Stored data
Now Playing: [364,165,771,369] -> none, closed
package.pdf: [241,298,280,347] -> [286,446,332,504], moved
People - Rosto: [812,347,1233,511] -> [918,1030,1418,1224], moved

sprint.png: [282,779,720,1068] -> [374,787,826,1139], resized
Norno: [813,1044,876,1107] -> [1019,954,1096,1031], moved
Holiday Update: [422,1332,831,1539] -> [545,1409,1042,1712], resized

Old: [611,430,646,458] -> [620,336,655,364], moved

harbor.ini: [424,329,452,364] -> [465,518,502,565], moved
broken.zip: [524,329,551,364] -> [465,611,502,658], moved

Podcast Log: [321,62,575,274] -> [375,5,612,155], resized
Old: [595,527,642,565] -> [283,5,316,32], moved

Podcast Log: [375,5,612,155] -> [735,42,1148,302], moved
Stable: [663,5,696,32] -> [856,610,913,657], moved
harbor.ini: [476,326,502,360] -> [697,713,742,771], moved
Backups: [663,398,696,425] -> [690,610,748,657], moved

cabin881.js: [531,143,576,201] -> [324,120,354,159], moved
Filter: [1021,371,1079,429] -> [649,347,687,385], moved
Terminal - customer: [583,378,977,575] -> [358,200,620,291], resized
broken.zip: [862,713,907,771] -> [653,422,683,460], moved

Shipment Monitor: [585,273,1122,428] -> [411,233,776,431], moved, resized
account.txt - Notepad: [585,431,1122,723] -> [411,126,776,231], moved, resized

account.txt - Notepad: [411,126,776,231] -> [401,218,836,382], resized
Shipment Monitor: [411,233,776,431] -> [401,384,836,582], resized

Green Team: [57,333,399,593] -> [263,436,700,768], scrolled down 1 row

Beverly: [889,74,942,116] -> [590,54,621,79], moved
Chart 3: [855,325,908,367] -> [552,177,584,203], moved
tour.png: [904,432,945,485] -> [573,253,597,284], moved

=== PROBLEM TO SOLVE ===
Find every line above that contains the word "Shipment", and return each one.

=== WRITTEN ANSWER ===
Shipment Monitor: [585,273,1122,428] -> [411,233,776,431], moved, resized
Shipment Monitor: [411,233,776,431] -> [401,384,836,582], resized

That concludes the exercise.